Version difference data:
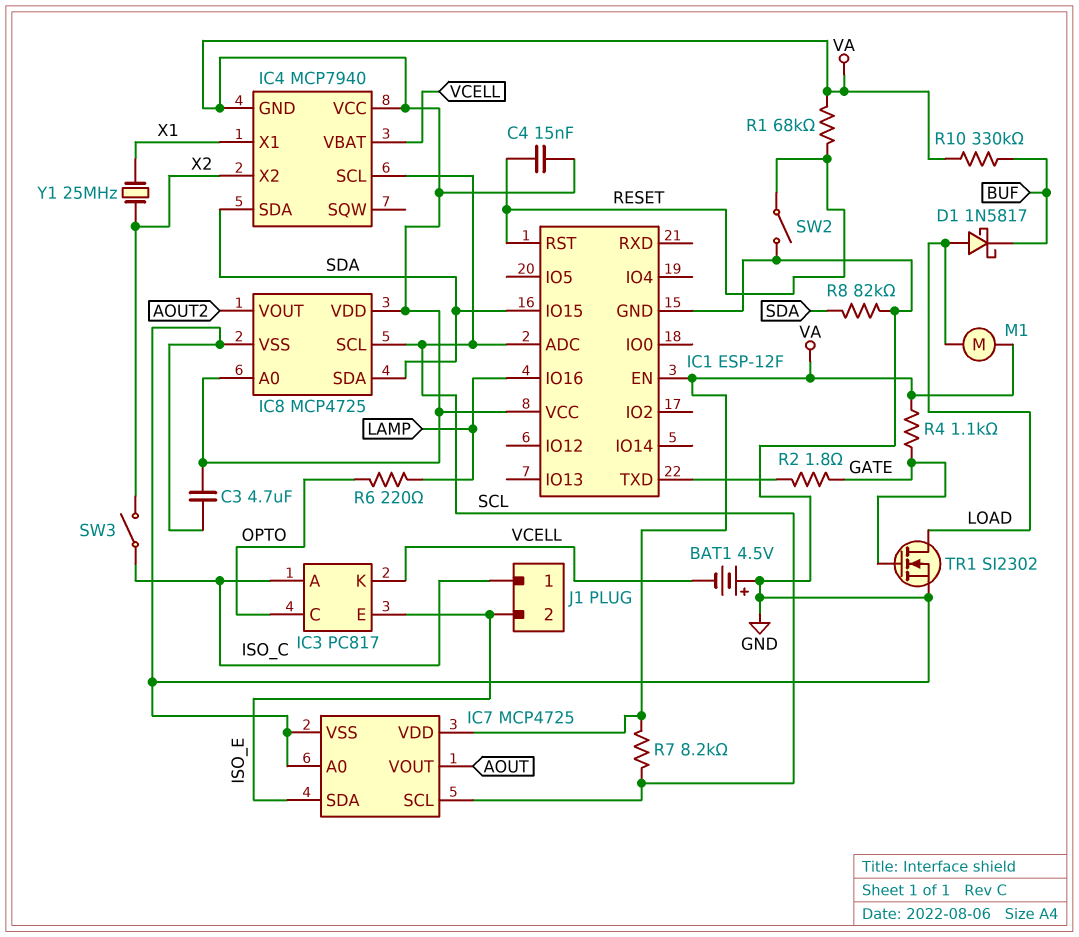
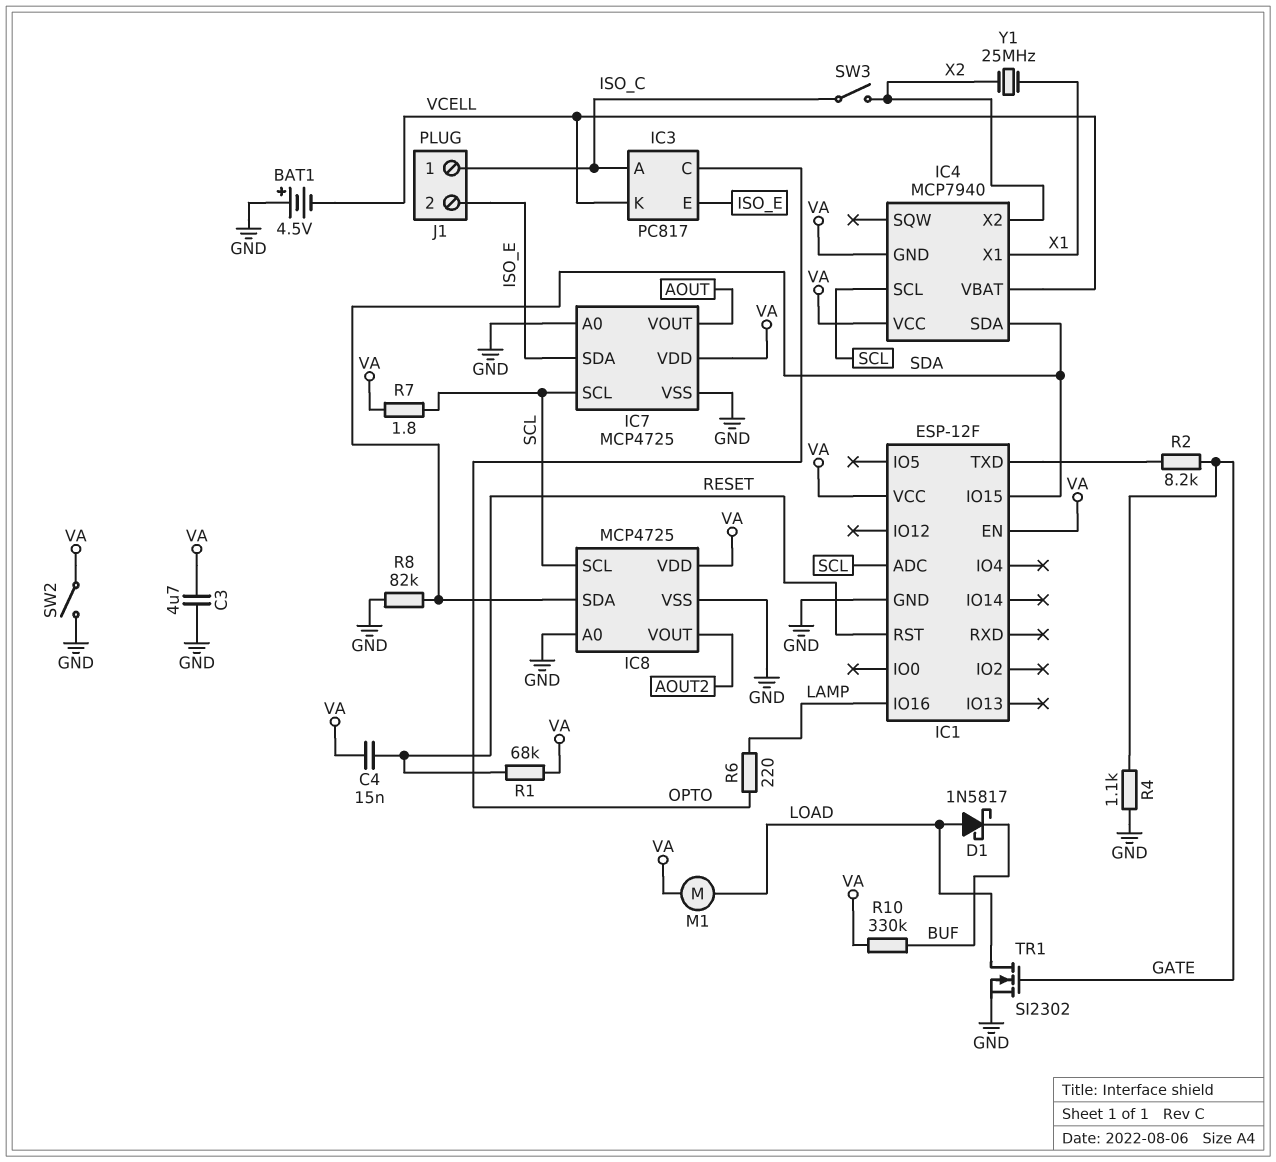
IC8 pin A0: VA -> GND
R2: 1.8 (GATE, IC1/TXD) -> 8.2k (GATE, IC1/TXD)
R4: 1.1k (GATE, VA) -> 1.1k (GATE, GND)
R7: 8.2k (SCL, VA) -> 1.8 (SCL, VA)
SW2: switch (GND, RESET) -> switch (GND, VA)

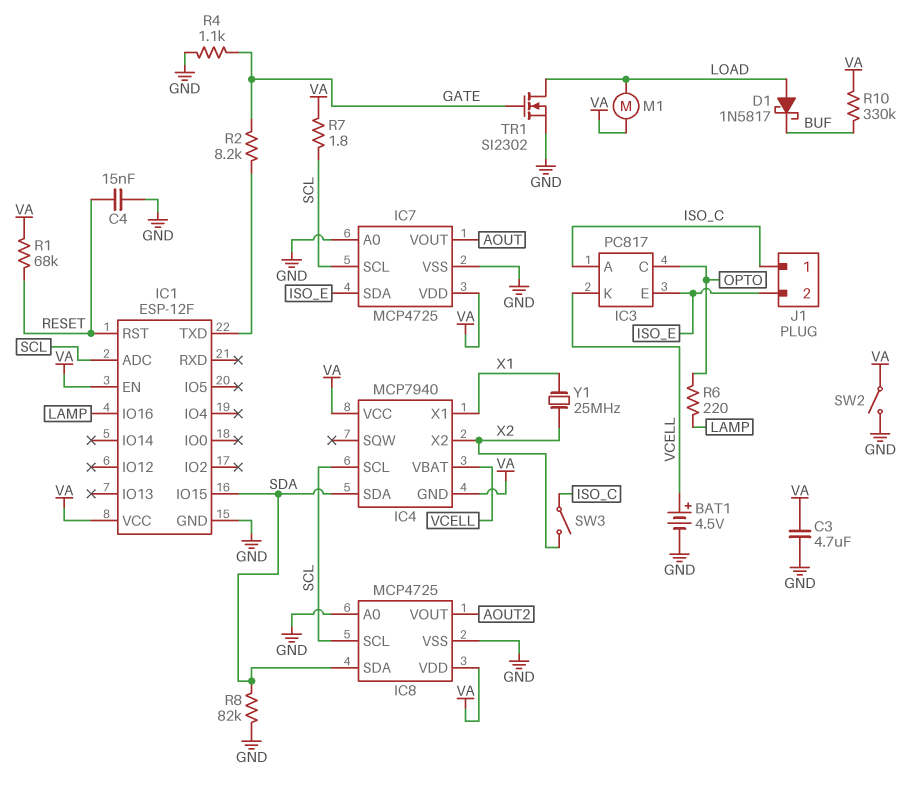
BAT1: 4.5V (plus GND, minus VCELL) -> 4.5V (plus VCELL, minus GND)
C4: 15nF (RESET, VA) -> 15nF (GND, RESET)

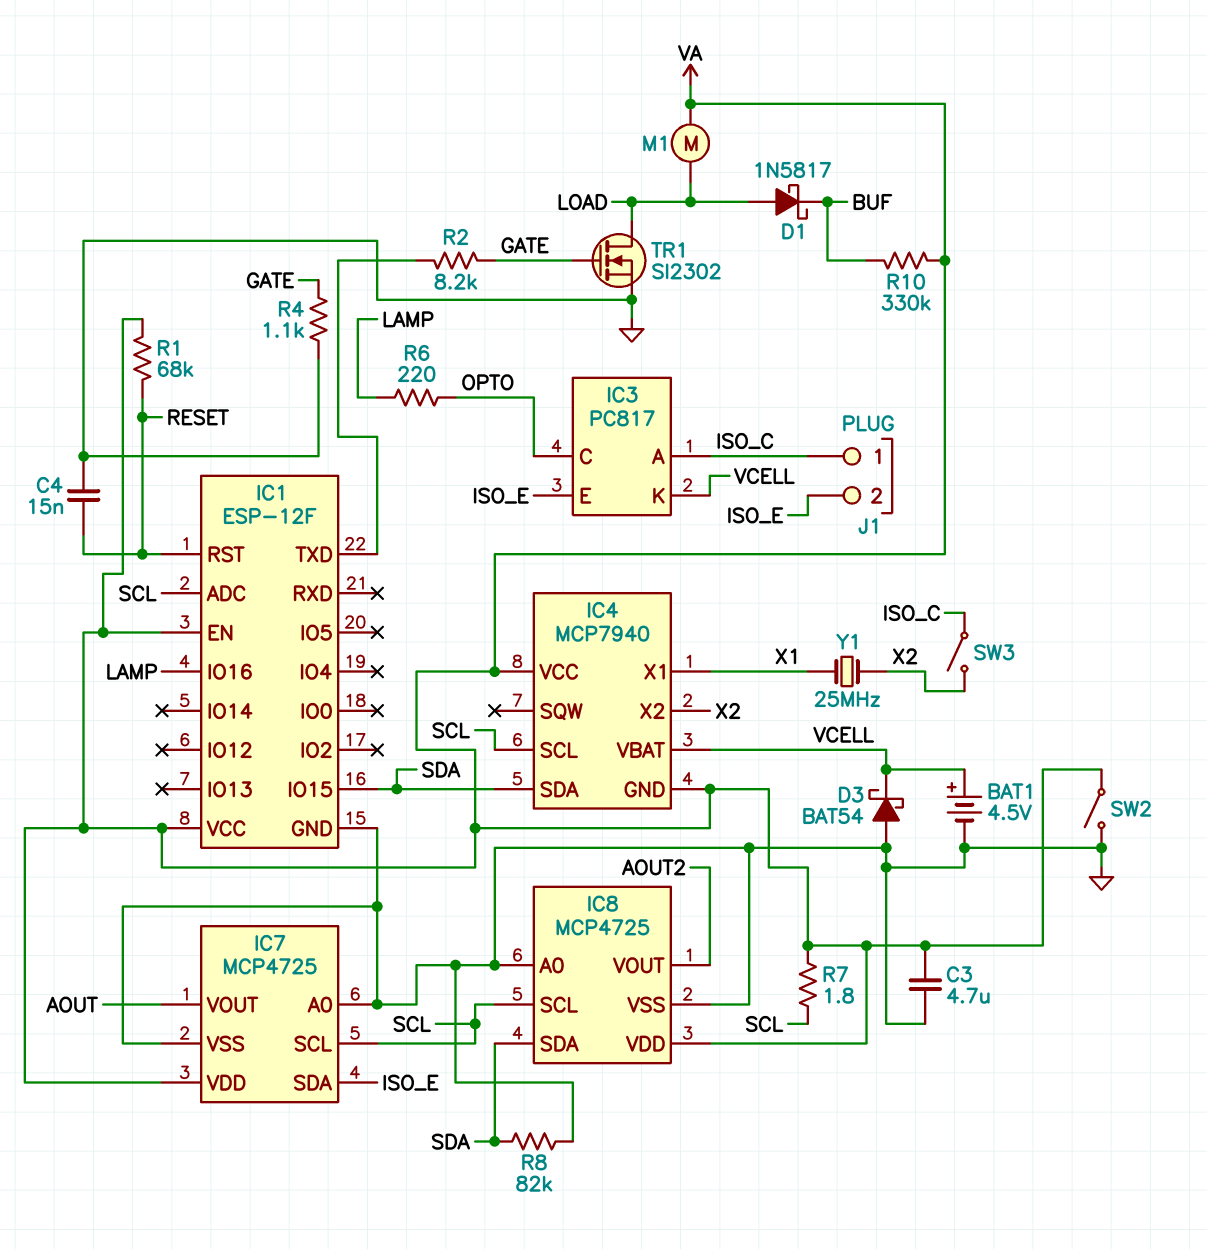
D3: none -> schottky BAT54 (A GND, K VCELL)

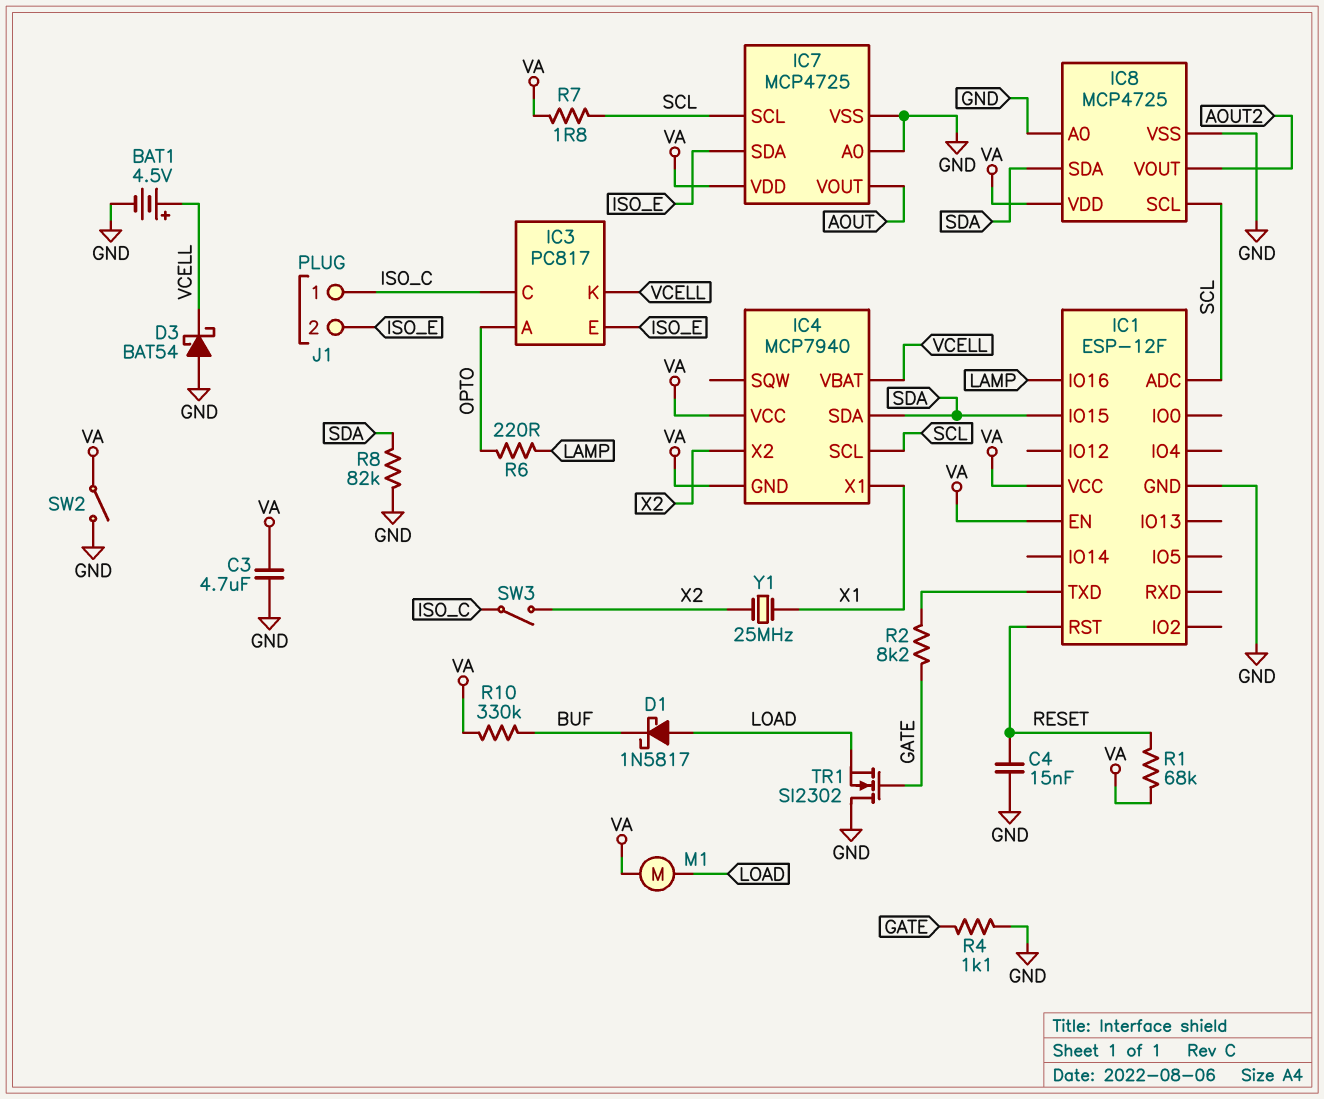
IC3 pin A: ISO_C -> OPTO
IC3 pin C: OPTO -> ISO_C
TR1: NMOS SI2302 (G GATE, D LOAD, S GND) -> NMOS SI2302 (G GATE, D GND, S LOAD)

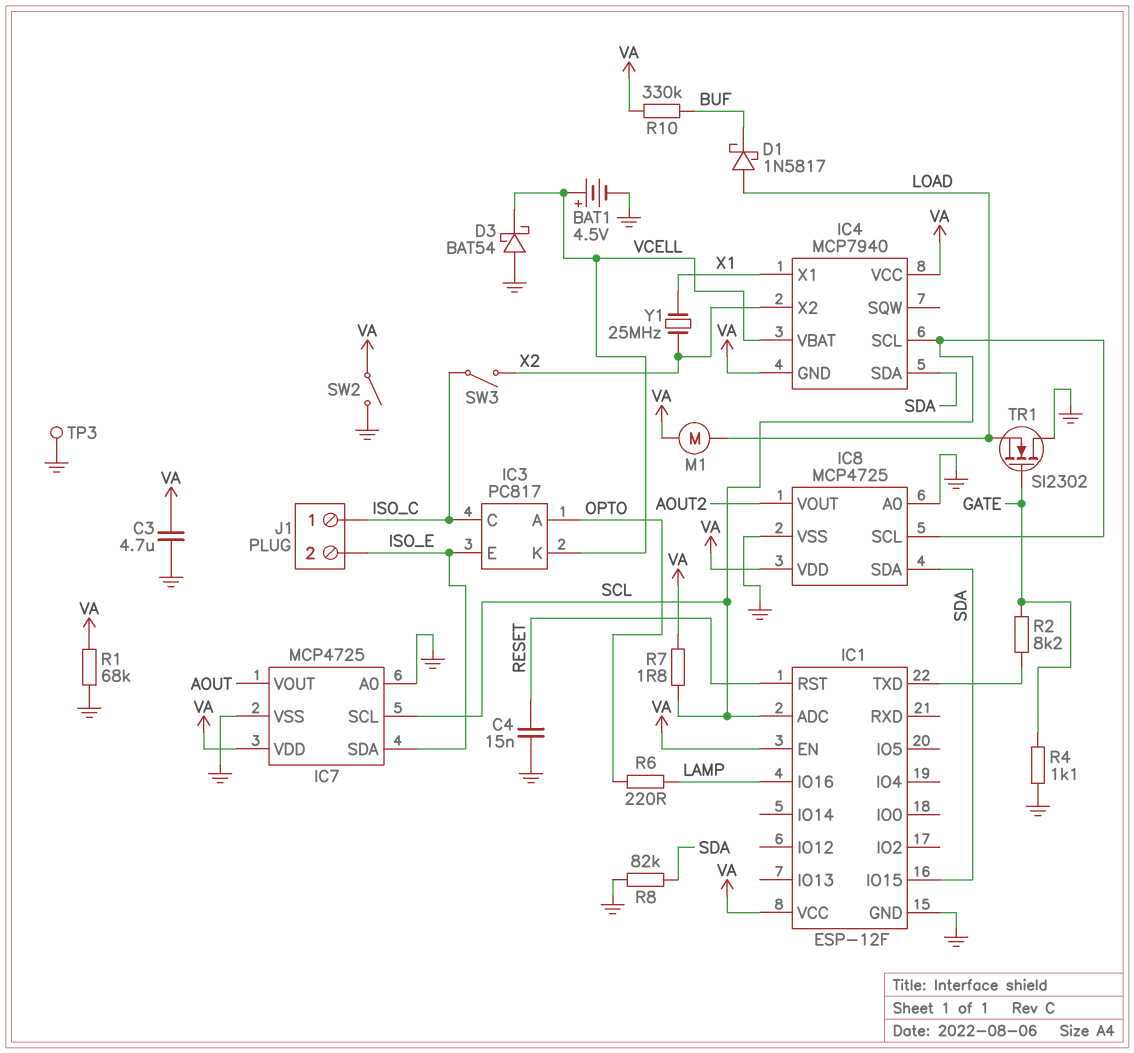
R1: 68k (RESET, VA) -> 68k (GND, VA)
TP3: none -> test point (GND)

TASK TO COMPLETE
At the line containing "BAT1: 4.5V (plus", begin reproducing the entries word for word, and continue through their last line. Leave out the pictures.

PROBLEM SOLUTION
BAT1: 4.5V (plus GND, minus VCELL) -> 4.5V (plus VCELL, minus GND)
C4: 15nF (RESET, VA) -> 15nF (GND, RESET)

D3: none -> schottky BAT54 (A GND, K VCELL)

IC3 pin A: ISO_C -> OPTO
IC3 pin C: OPTO -> ISO_C
TR1: NMOS SI2302 (G GATE, D LOAD, S GND) -> NMOS SI2302 (G GATE, D GND, S LOAD)

R1: 68k (RESET, VA) -> 68k (GND, VA)
TP3: none -> test point (GND)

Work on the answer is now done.